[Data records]
=====

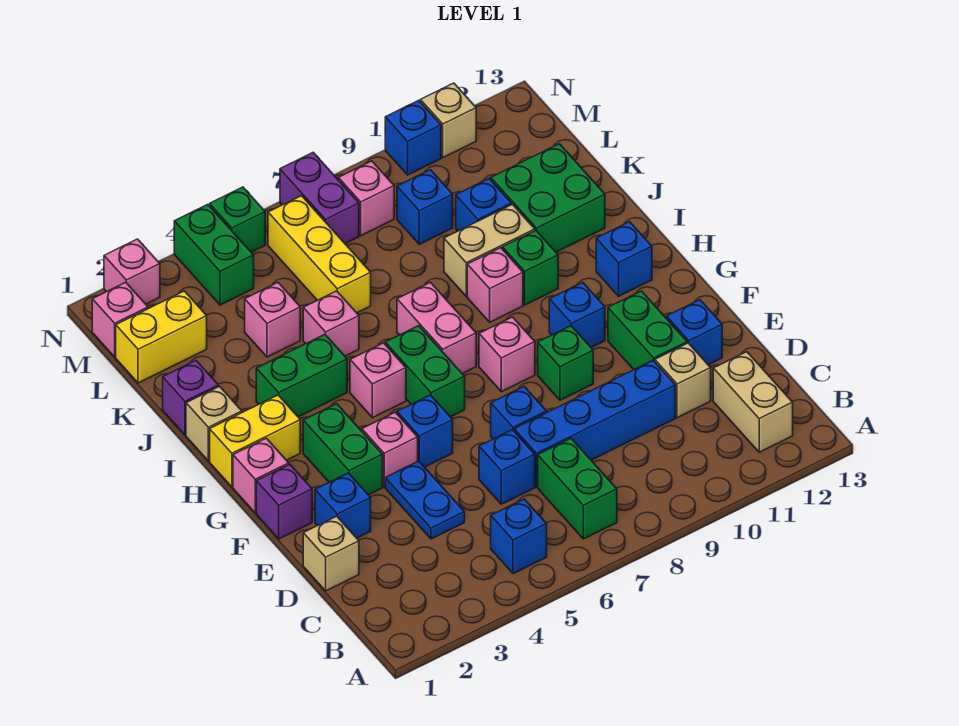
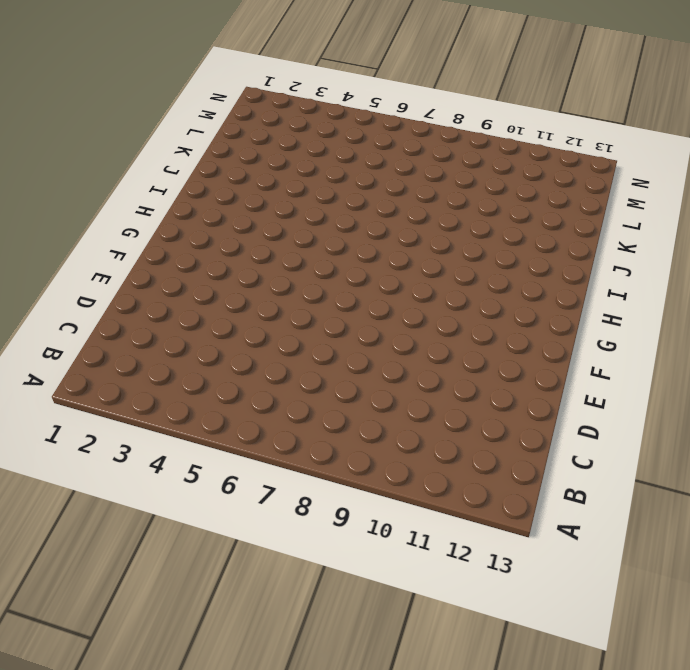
none -> blue brick B5 level 1
none -> green brick B7:C7 level 1
none -> tan brick B12:C12 level 1
none -> tan brick D1 level 1

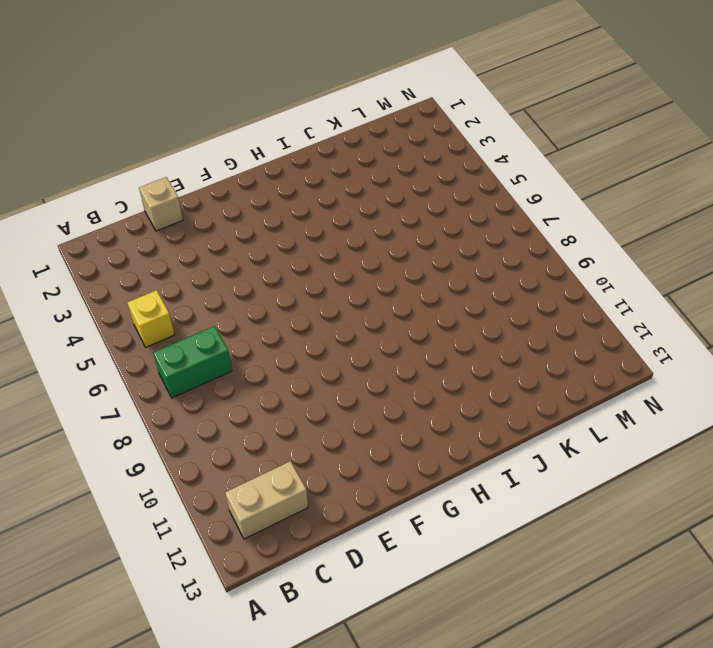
yellow brick B5 level 1 -> blue brick B5 level 1
none -> blue plate D4:E4 level 1
none -> blue brick D6 level 1
none -> blue brick D7:D10 level 1
none -> tan brick D11 level 1

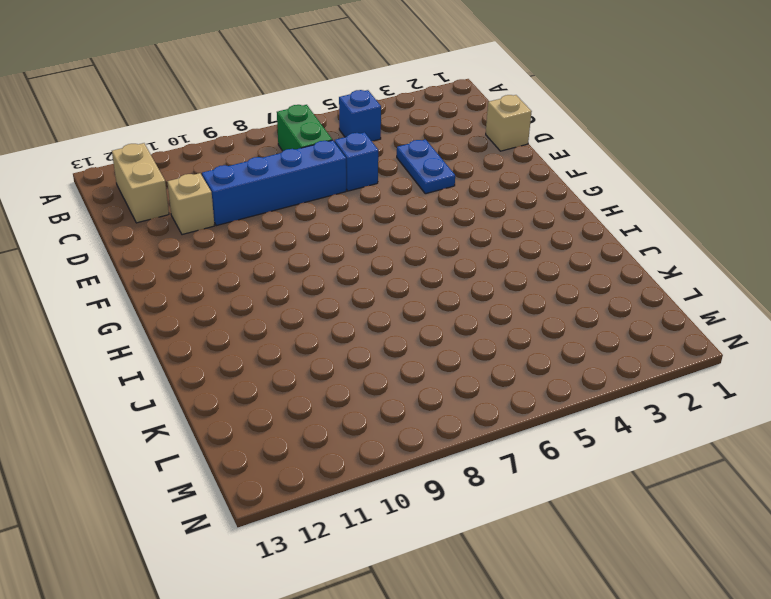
none -> blue brick E2 level 1
none -> blue brick E7 level 1
none -> green brick E11:F11 level 1
none -> blue brick E12 level 1

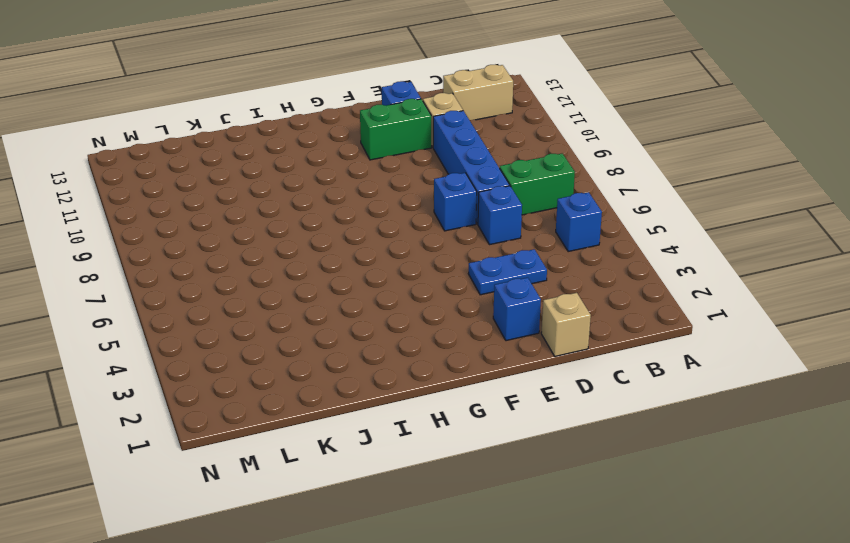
none -> purple brick F1 level 1
none -> green brick F3:G3 level 1
none -> pink brick F4 level 1
none -> blue brick F5 level 1

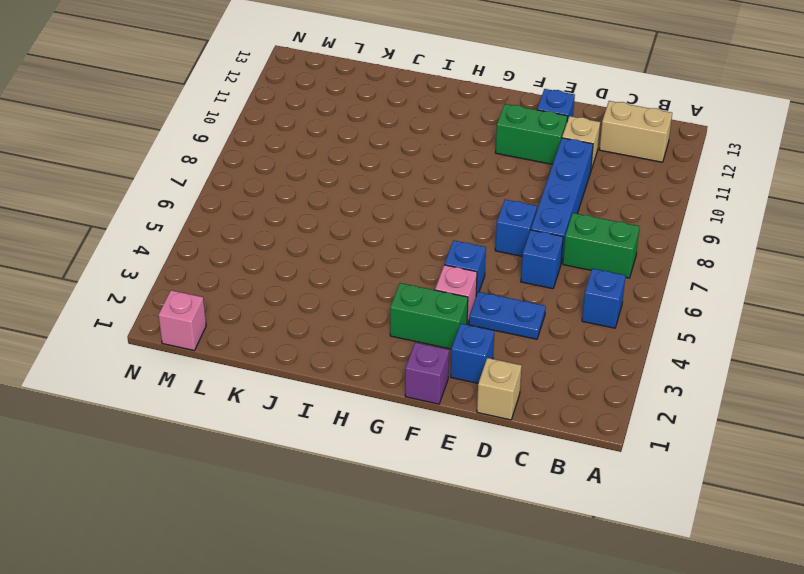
none -> green brick F9 level 1
none -> pink brick G1 level 1
none -> green brick G6:H6 level 1
none -> pink brick G8 level 1

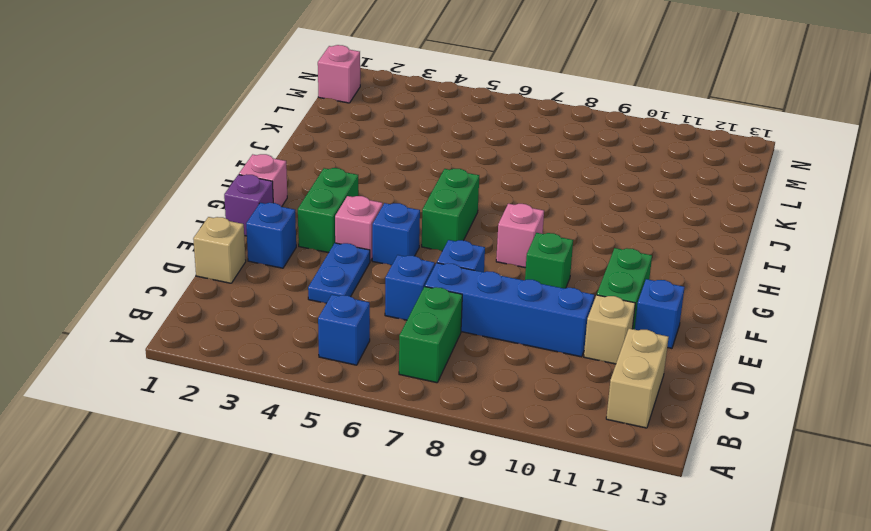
none -> blue brick G10 level 1
none -> yellow brick H1:H2 level 1
none -> pink brick H5 level 1
none -> pink brick H7:I7 level 1

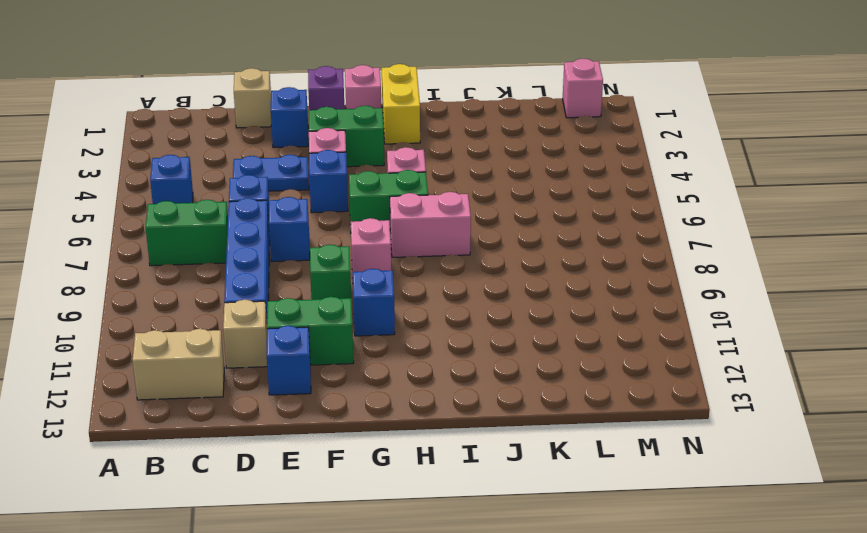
none -> blue brick H12 level 1
none -> tan brick I1 level 1
none -> green brick I3:I4 level 1
none -> pink brick I9 level 1

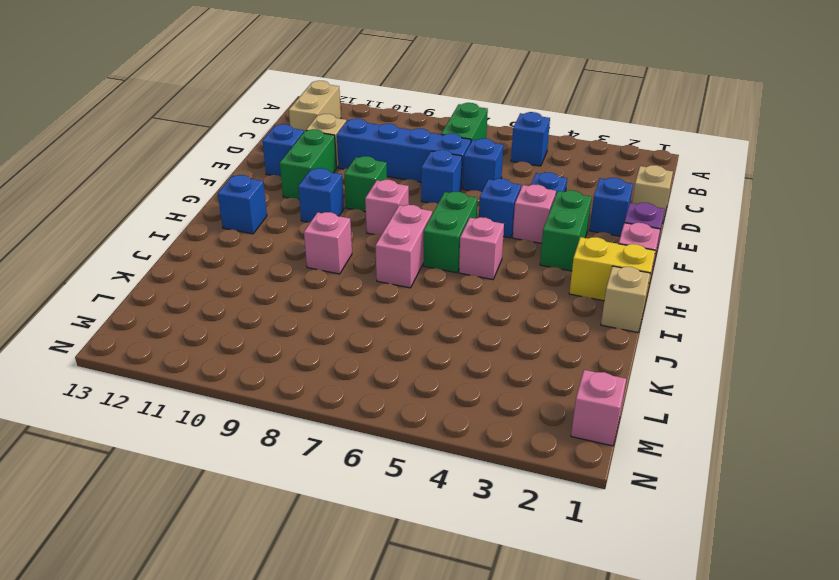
none -> green brick I3:I4 level 1
none -> green brick I10 level 1
none -> purple brick J1 level 1
none -> pink brick J5 level 1

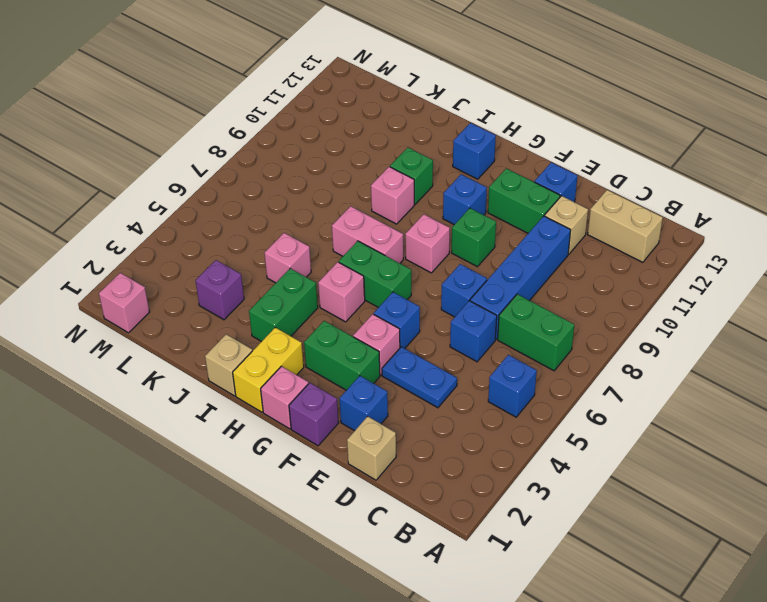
purple brick K3 level 1 -> purple brick J1 level 1
none -> tan brick J9:J10 level 1
none -> green brick J11:K12 level 1
none -> pink brick K4 level 1
none -> yellow brick K6:M6 level 1

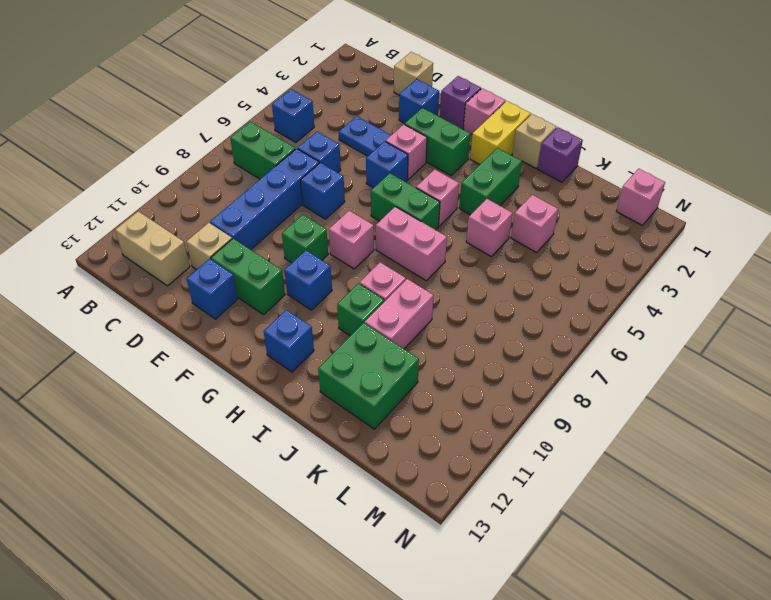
pink brick J9:J10 level 1 -> tan brick J9:J10 level 1
none -> yellow brick K6:M6 level 1
none -> blue brick K10 level 1
none -> yellow brick L1:L2 level 1
none -> blue brick L9 level 1

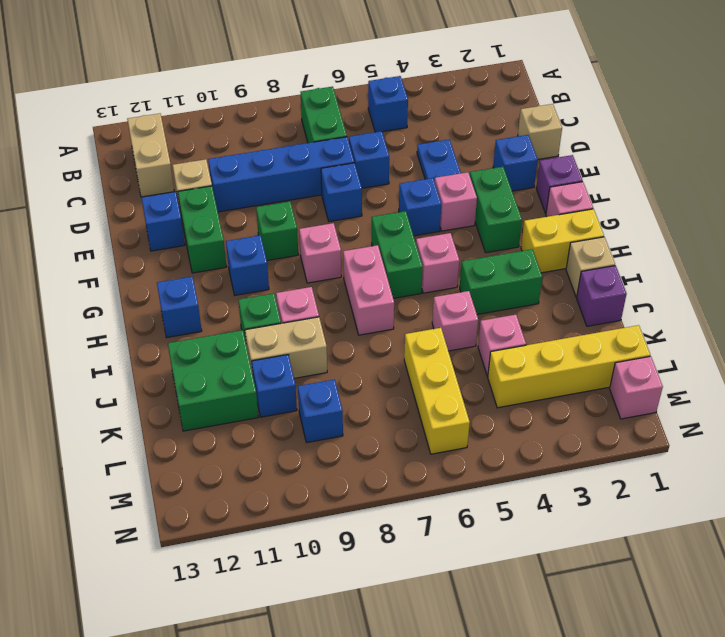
yellow brick L1:L4 level 1 -> yellow brick L1:L2 level 1
none -> green brick M4:N4 level 1
none -> purple brick M7:N7 level 1
none -> pink brick M8 level 1
none -> pink brick N2 level 1

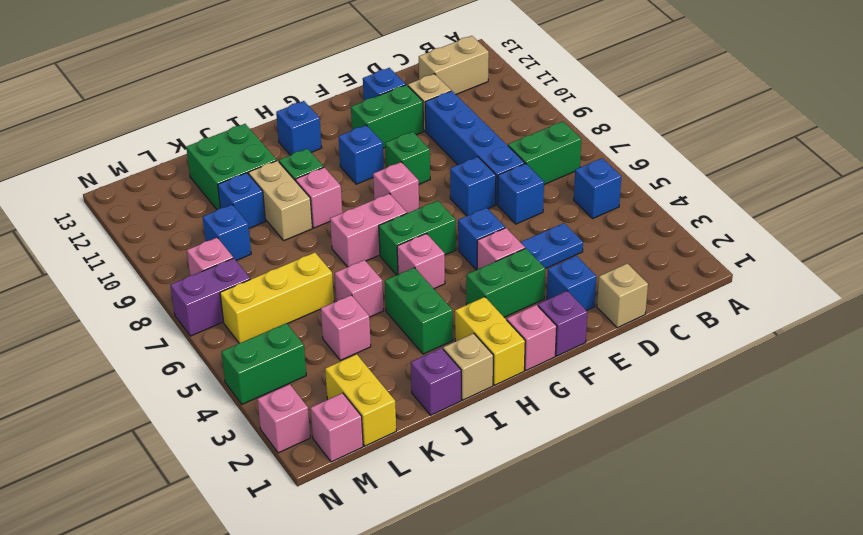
none -> green brick N5 level 1
none -> blue brick N10 level 1
none -> tan brick N11 level 1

=====

*Aim of the task:* Which lines above hold the string "green"? Show each of them.

*Output for this task:*
none -> green brick B7:C7 level 1
none -> green brick E11:F11 level 1
none -> green brick F3:G3 level 1
none -> green brick F9 level 1
none -> green brick G6:H6 level 1
none -> green brick I3:I4 level 1
none -> green brick I3:I4 level 1
none -> green brick I10 level 1
none -> green brick J11:K12 level 1
none -> green brick M4:N4 level 1
none -> green brick N5 level 1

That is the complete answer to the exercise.